- [TASK] What you return must be the data below, word for word, without any images.
BEGIN PROVIDED INFORMATION
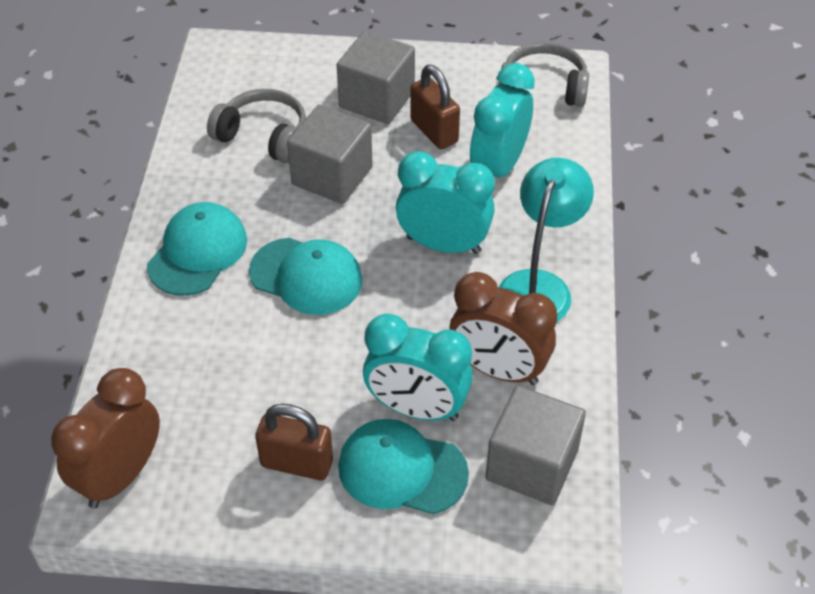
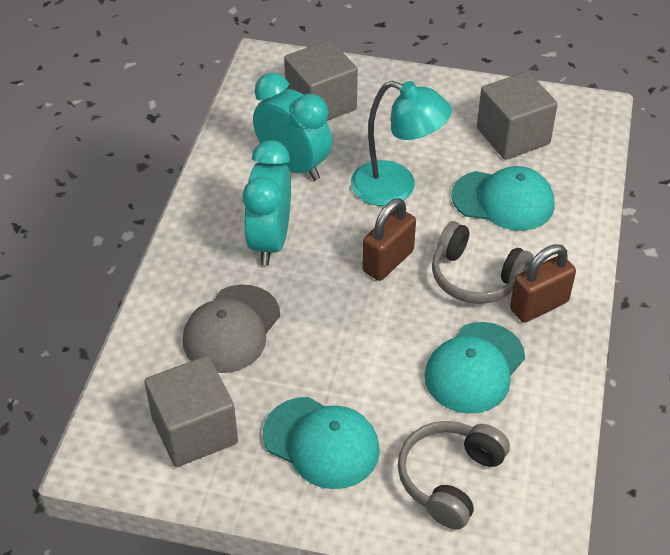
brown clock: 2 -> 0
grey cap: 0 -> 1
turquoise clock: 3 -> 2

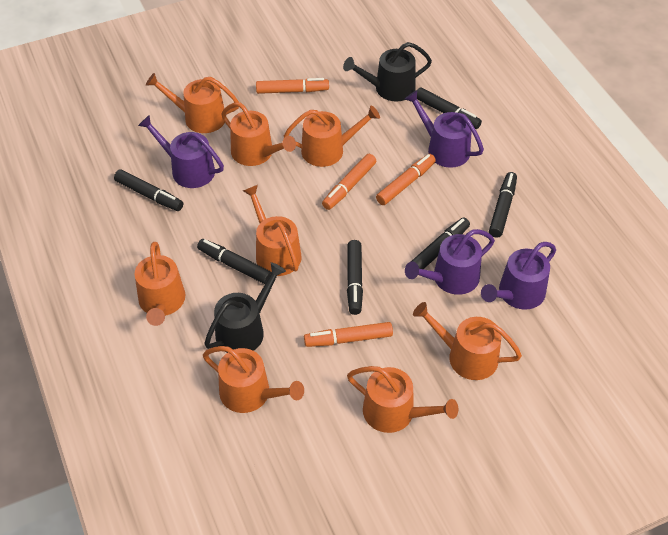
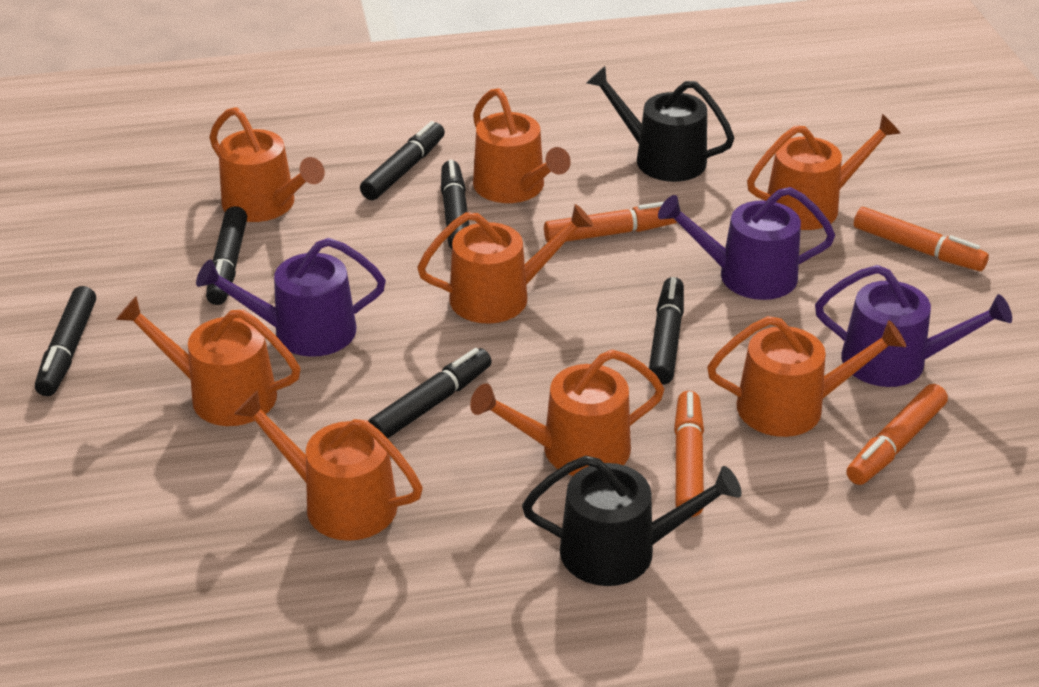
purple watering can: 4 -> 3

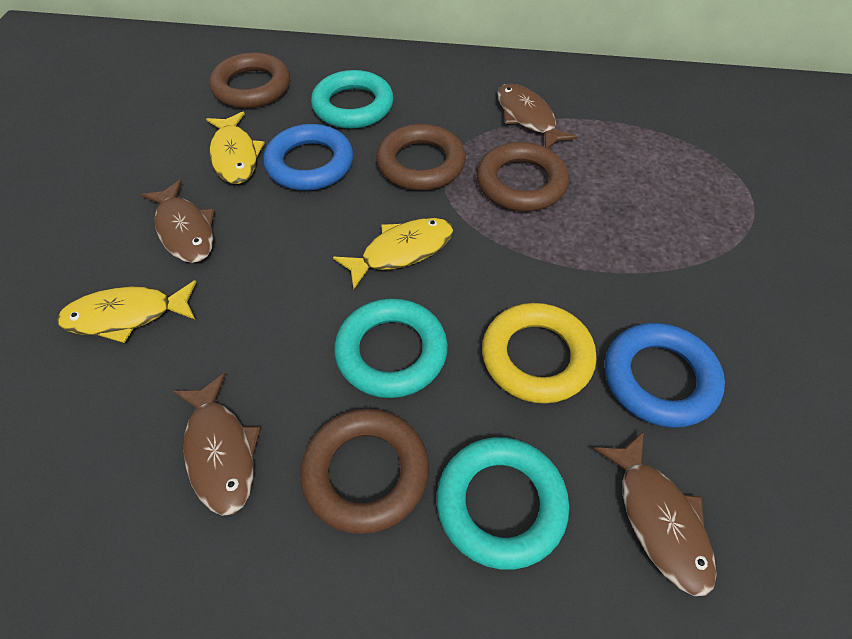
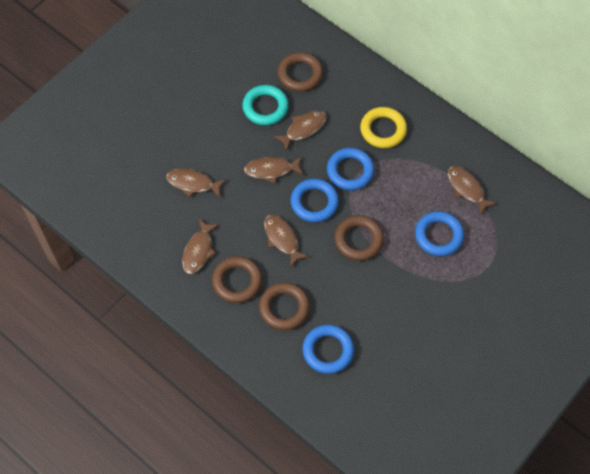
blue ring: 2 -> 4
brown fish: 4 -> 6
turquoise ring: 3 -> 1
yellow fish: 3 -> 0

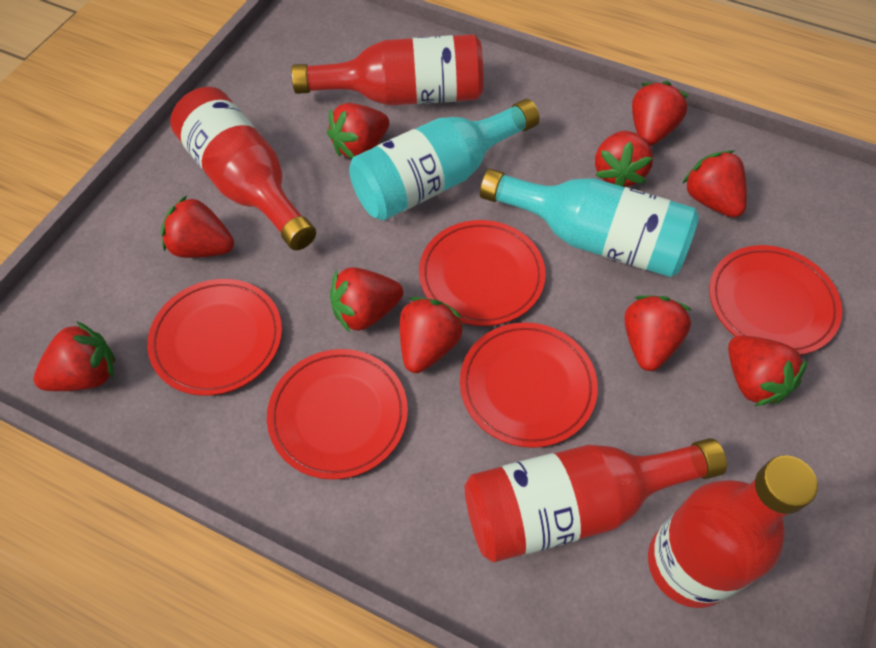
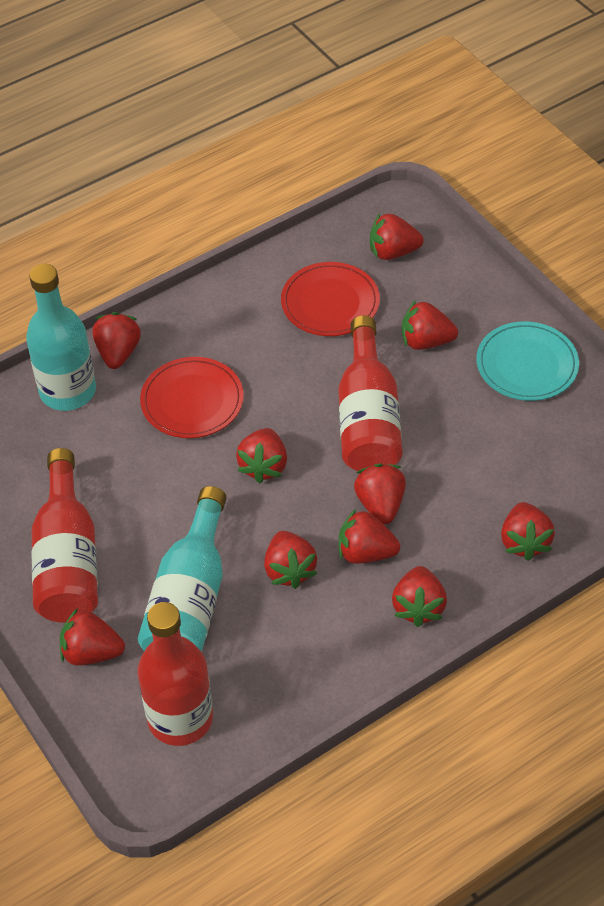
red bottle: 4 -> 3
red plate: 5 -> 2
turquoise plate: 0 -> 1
END PROVIDED INFORMATION
- [THE COMPLETED TASK]
brown clock: 2 -> 0
grey cap: 0 -> 1
turquoise clock: 3 -> 2

purple watering can: 4 -> 3

blue ring: 2 -> 4
brown fish: 4 -> 6
turquoise ring: 3 -> 1
yellow fish: 3 -> 0

red bottle: 4 -> 3
red plate: 5 -> 2
turquoise plate: 0 -> 1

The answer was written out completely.